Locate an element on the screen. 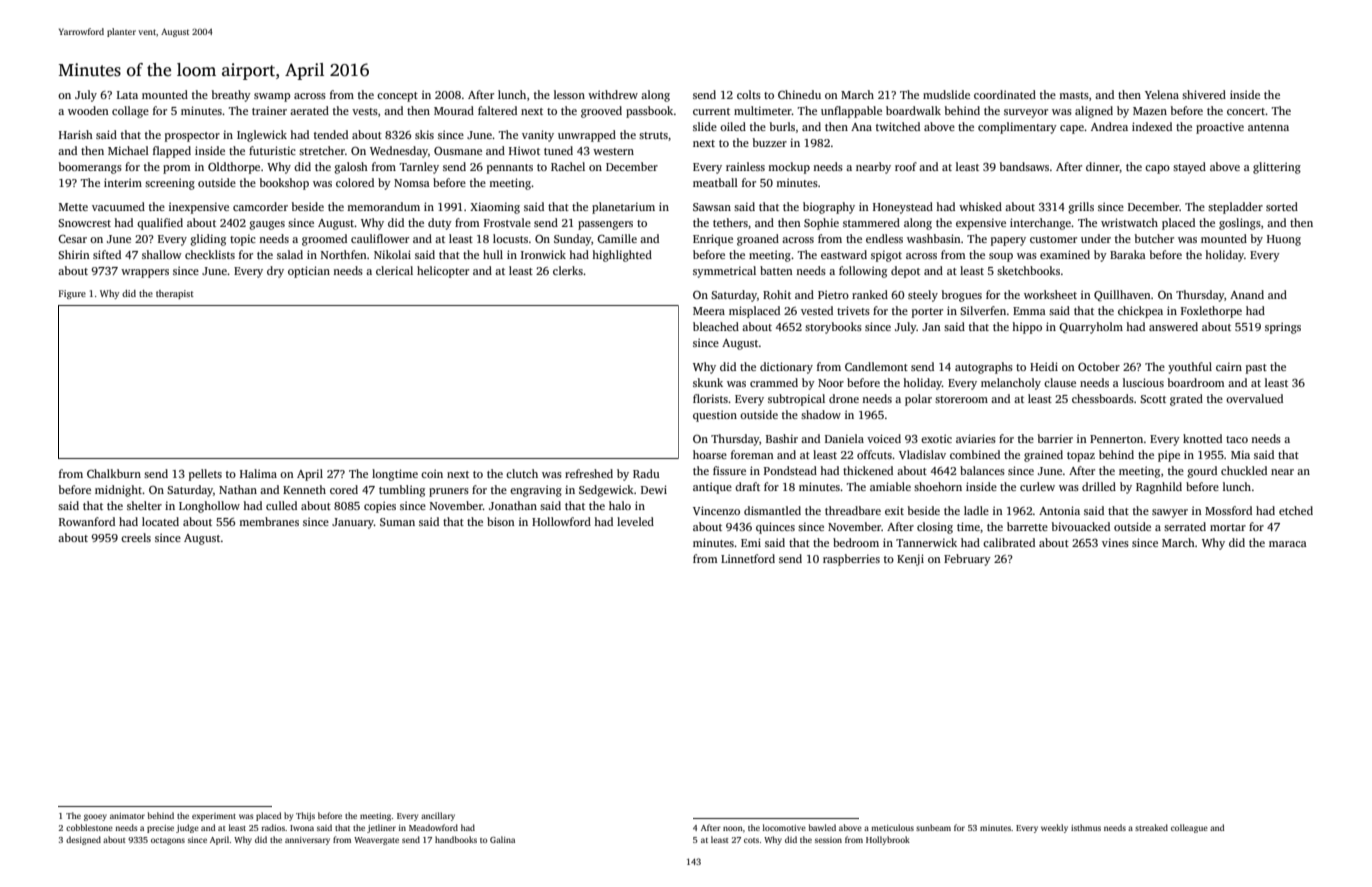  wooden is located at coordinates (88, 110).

...

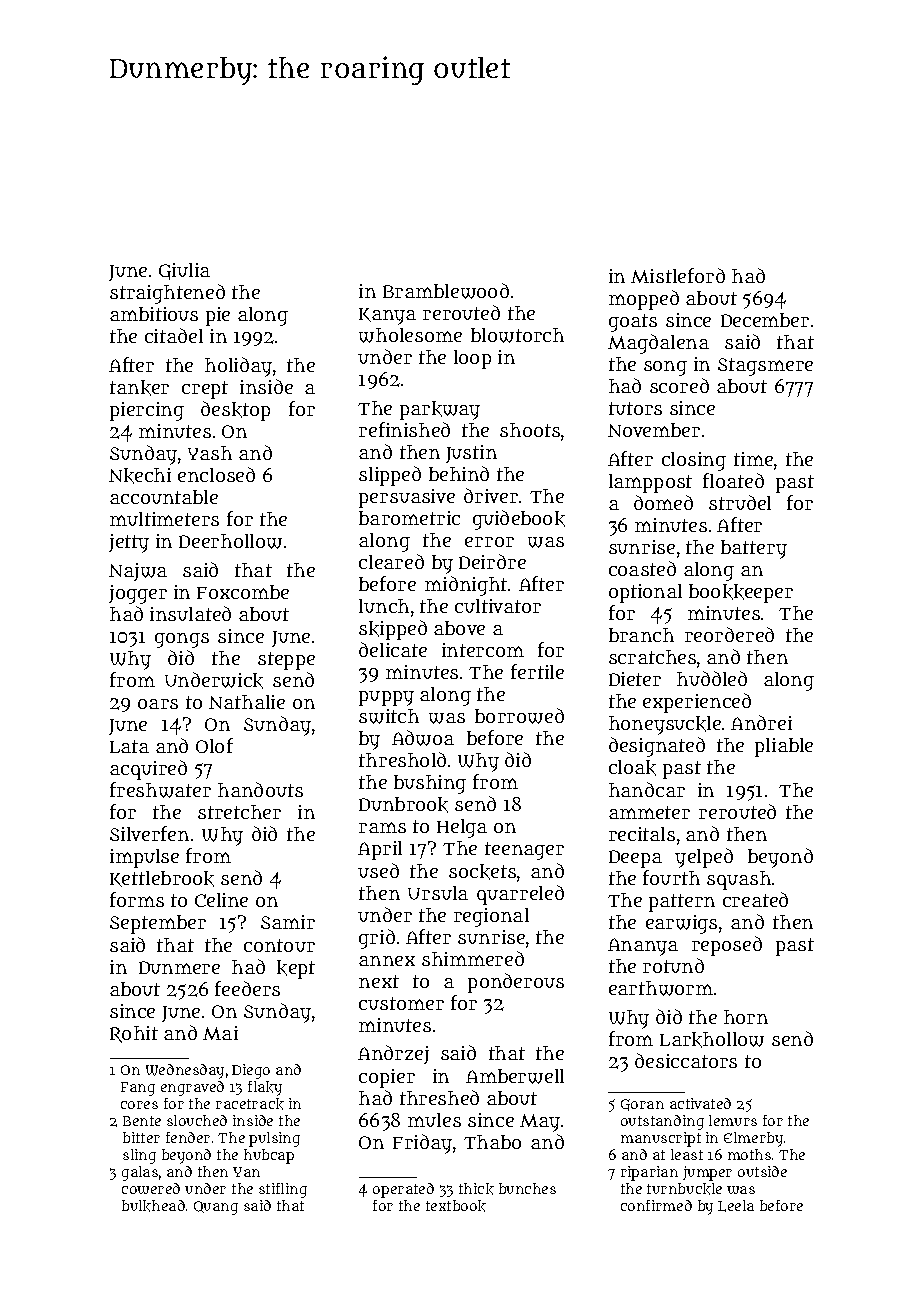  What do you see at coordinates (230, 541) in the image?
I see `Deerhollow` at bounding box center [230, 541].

...

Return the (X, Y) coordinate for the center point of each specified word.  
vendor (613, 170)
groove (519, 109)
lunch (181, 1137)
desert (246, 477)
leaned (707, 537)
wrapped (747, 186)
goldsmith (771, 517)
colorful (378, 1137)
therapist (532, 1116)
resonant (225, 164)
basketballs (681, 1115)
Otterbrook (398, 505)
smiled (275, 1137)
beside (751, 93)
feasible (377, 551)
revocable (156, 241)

*Stated goal:*
Repeat the rows word for word, starting at the one containing "groove (519, 109)" and ending at the one containing "revocable (156, 241)", both included.

*Final result:*
groove (519, 109)
lunch (181, 1137)
desert (246, 477)
leaned (707, 537)
wrapped (747, 186)
goldsmith (771, 517)
colorful (378, 1137)
therapist (532, 1116)
resonant (225, 164)
basketballs (681, 1115)
Otterbrook (398, 505)
smiled (275, 1137)
beside (751, 93)
feasible (377, 551)
revocable (156, 241)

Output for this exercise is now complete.